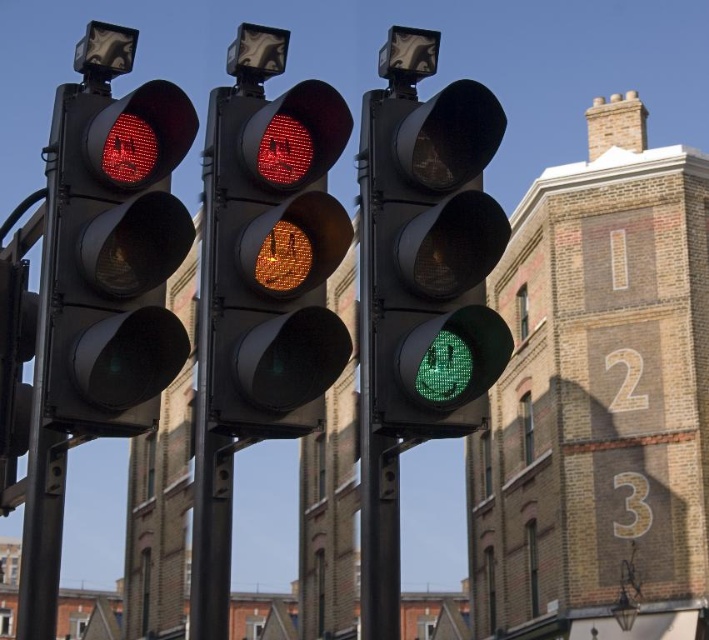
You are a delivery driver approaching the traffic lights. You need to determine which traffic light is closer to you. The options are the matte glass traffic light at center and the green matte traffic light at center. Which one is closer?

The matte glass traffic light at center is closer because it is in front of the green matte traffic light at center.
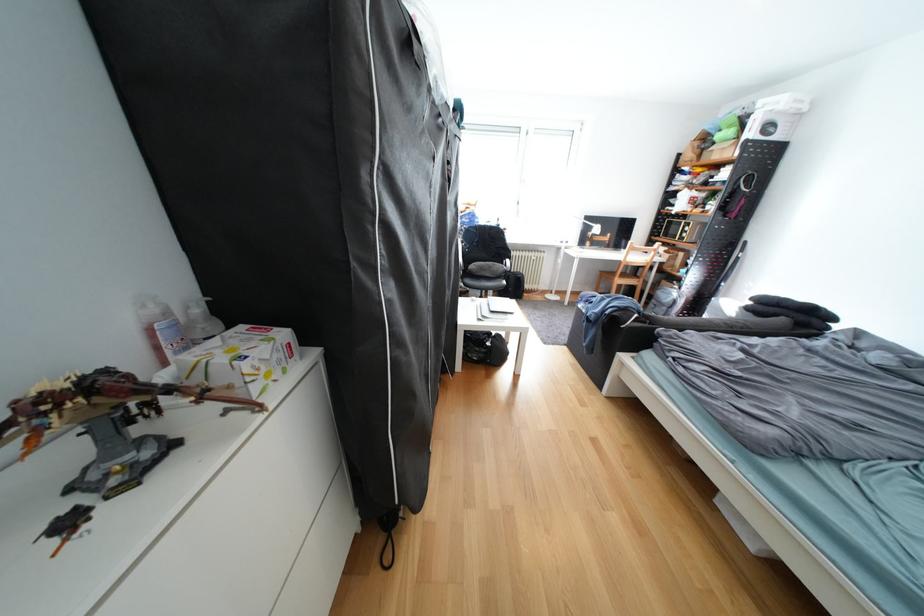
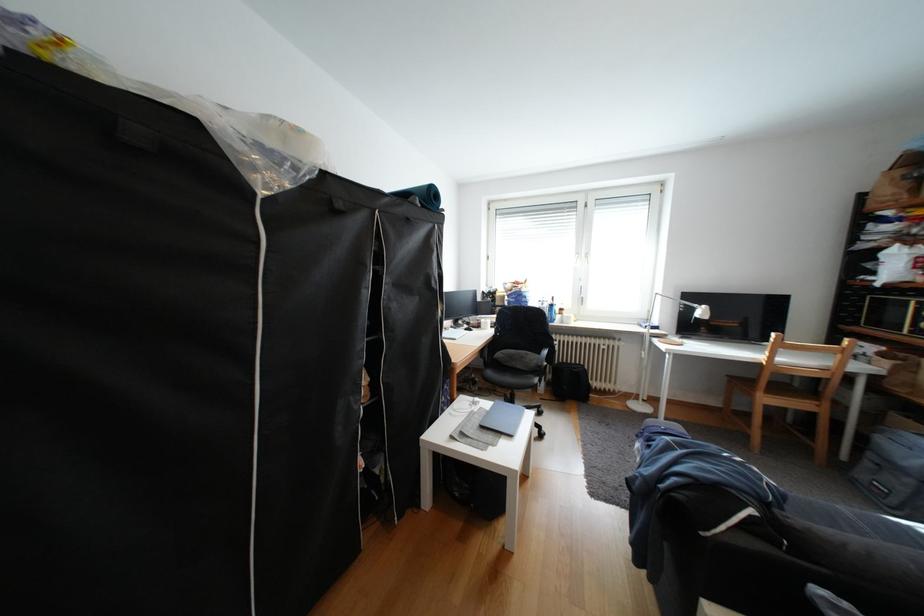
The images are taken continuously from a first-person perspective. In which direction is your viewpoint rotating?

The camera rotated toward left-up.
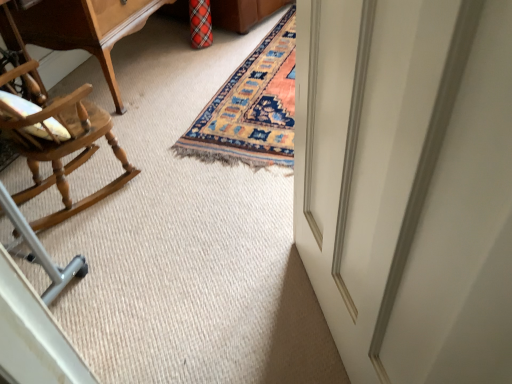
Describe the element at coordinates (408, 184) in the screenshot. I see `white glossy door at right` at that location.

The image size is (512, 384). What are the coordinates of `white glossy door at right` in the screenshot? It's located at (408, 184).

Which of these two, light brown wood rocking chair at left or white glossy door at right, stands shorter?

light brown wood rocking chair at left.

Is light brown wood rocking chair at left inside or outside of white glossy door at right?

light brown wood rocking chair at left is not enclosed by white glossy door at right.

Based on the photo, which object is positioned more to the right, light brown wood rocking chair at left or white glossy door at right?

white glossy door at right is more to the right.

At what (x,y) coordinates should I click in order to perform the action: click on door that appears above the light brown wood rocking chair at left (from a real-world perspective). Please return your answer as a coordinate pair (x, y). Image resolution: width=512 pixels, height=384 pixels. Looking at the image, I should click on (408, 184).

Does wooden table at upper left have a lesser height compared to white glossy door at right?

Indeed, wooden table at upper left has a lesser height compared to white glossy door at right.

From the image's perspective, which one is positioned lower, wooden table at upper left or white glossy door at right?

white glossy door at right is shown below in the image.

Considering the relative positions of wooden table at upper left and white glossy door at right in the image provided, is wooden table at upper left to the right of white glossy door at right from the viewer's perspective?

In fact, wooden table at upper left is to the left of white glossy door at right.

I want to click on table above the white glossy door at right (from the image's perspective), so [x=86, y=28].

From the image's perspective, is white glossy door at right located above or below wooden table at upper left?

white glossy door at right is situated lower than wooden table at upper left in the image.

Is white glossy door at right turned away from wooden table at upper left?

white glossy door at right does not have its back to wooden table at upper left.

Considering the relative sizes of white glossy door at right and wooden table at upper left in the image provided, is white glossy door at right taller than wooden table at upper left?

Yes, white glossy door at right is taller than wooden table at upper left.

Does white glossy door at right lie in front of wooden table at upper left?

Yes, white glossy door at right is closer to the camera.

In the scene shown: In terms of size, does white glossy door at right appear bigger or smaller than light brown wood rocking chair at left?

In the image, white glossy door at right appears to be smaller than light brown wood rocking chair at left.

Are white glossy door at right and light brown wood rocking chair at left far apart?

Indeed, white glossy door at right is not near light brown wood rocking chair at left.

Is white glossy door at right wider than light brown wood rocking chair at left?

No, white glossy door at right is not wider than light brown wood rocking chair at left.

Can you tell me how much white glossy door at right and light brown wood rocking chair at left differ in facing direction?

The angular difference between white glossy door at right and light brown wood rocking chair at left is 140 degrees.

From the image's perspective, between light brown wood rocking chair at left and wooden table at upper left, which one is located above?

From the image's view, wooden table at upper left is above.

Is light brown wood rocking chair at left facing away from wooden table at upper left?

No.

Which of these two, wooden table at upper left or light brown wood rocking chair at left, is wider?

wooden table at upper left.

Considering their positions, is wooden table at upper left located in front of or behind light brown wood rocking chair at left?

→ wooden table at upper left is positioned farther from the viewer than light brown wood rocking chair at left.

Based on the photo, is there a large distance between wooden table at upper left and light brown wood rocking chair at left?

wooden table at upper left is near light brown wood rocking chair at left, not far away.

Is wooden table at upper left oriented away from light brown wood rocking chair at left?

No, wooden table at upper left's orientation is not away from light brown wood rocking chair at left.

The height and width of the screenshot is (384, 512). Identify the location of chair behind the white glossy door at right. (65, 151).

Identify the location of table on the left of white glossy door at right. (86, 28).

Estimate the real-world distances between objects in this image. Which object is closer to light brown wood rocking chair at left, white glossy door at right or wooden table at upper left?

Based on the image, wooden table at upper left appears to be nearer to light brown wood rocking chair at left.

Based on their spatial positions, is light brown wood rocking chair at left or wooden table at upper left closer to white glossy door at right?

Among the two, light brown wood rocking chair at left is located nearer to white glossy door at right.

Based on their spatial positions, is wooden table at upper left or white glossy door at right further from light brown wood rocking chair at left?

white glossy door at right.

Looking at the image, which one is located further to wooden table at upper left, white glossy door at right or light brown wood rocking chair at left?

The object further to wooden table at upper left is white glossy door at right.

Considering their positions, is wooden table at upper left positioned further to white glossy door at right than light brown wood rocking chair at left?

Based on the image, wooden table at upper left appears to be further to white glossy door at right.

Based on their spatial positions, is light brown wood rocking chair at left or white glossy door at right closer to wooden table at upper left?

Among the two, light brown wood rocking chair at left is located nearer to wooden table at upper left.

Find the location of a particular element. This screenshot has height=384, width=512. chair positioned between white glossy door at right and wooden table at upper left from near to far is located at coordinates (65, 151).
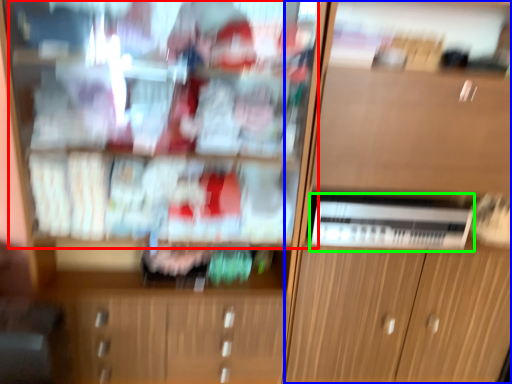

###

Request> Copy the lines starting at the one containing "Does wooden table" and ending at the one containing "white glossy door at right is shown", both included, with no changes.

Response to the task>
Does wooden table at upper left have a lesser height compared to white glossy door at right?

Indeed, wooden table at upper left has a lesser height compared to white glossy door at right.

From the image's perspective, which one is positioned lower, wooden table at upper left or white glossy door at right?

white glossy door at right is shown below in the image.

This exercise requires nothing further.